* _EXERCISE GOAL_
In the copy, include every entry exactly but none of its images.
-------
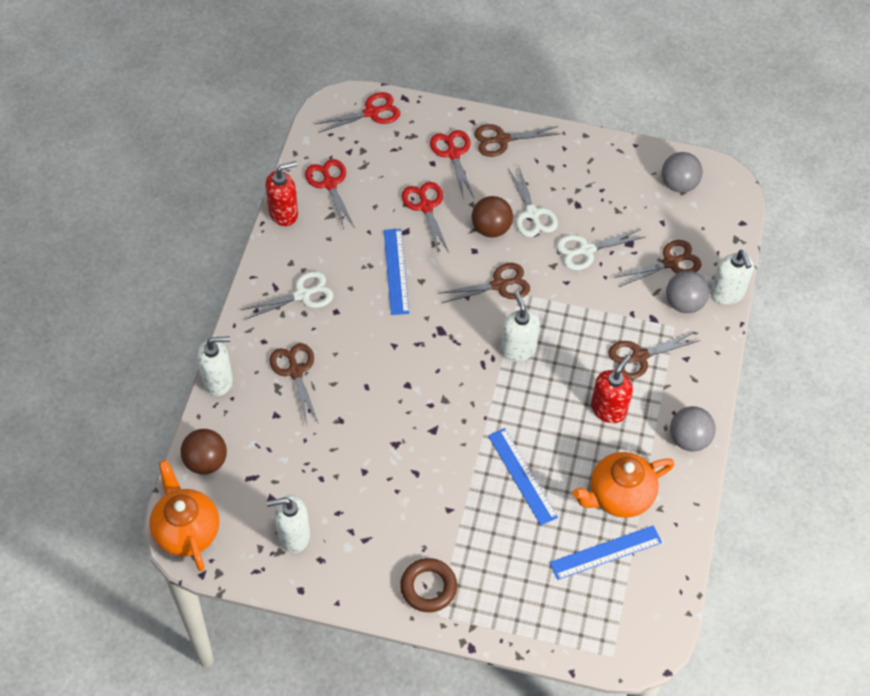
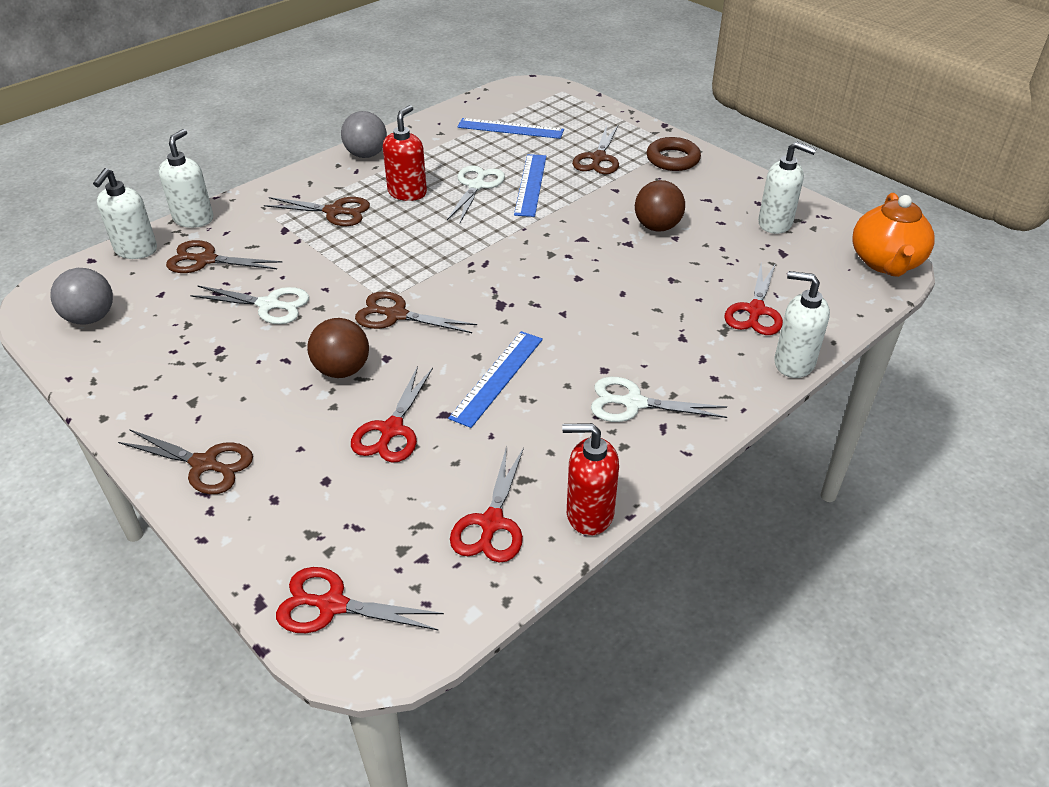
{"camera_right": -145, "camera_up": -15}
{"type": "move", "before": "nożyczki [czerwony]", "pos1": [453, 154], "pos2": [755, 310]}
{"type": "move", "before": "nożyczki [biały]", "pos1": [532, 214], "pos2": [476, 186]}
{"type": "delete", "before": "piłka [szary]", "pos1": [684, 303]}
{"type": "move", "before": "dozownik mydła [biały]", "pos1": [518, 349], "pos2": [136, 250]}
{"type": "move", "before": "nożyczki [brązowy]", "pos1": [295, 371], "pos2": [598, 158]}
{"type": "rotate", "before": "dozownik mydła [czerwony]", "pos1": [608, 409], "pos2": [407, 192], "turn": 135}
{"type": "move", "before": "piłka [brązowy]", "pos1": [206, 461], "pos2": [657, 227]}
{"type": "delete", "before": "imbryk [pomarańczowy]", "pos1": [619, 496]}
-------
* _COMPLETED EXERCISE_
{"camera_right": -145, "camera_up": -15}
{"type": "move", "before": "nożyczki [czerwony]", "pos1": [453, 154], "pos2": [755, 310]}
{"type": "move", "before": "nożyczki [biały]", "pos1": [532, 214], "pos2": [476, 186]}
{"type": "delete", "before": "piłka [szary]", "pos1": [684, 303]}
{"type": "move", "before": "dozownik mydła [biały]", "pos1": [518, 349], "pos2": [136, 250]}
{"type": "move", "before": "nożyczki [brązowy]", "pos1": [295, 371], "pos2": [598, 158]}
{"type": "rotate", "before": "dozownik mydła [czerwony]", "pos1": [608, 409], "pos2": [407, 192], "turn": 135}
{"type": "move", "before": "piłka [brązowy]", "pos1": [206, 461], "pos2": [657, 227]}
{"type": "delete", "before": "imbryk [pomarańczowy]", "pos1": [619, 496]}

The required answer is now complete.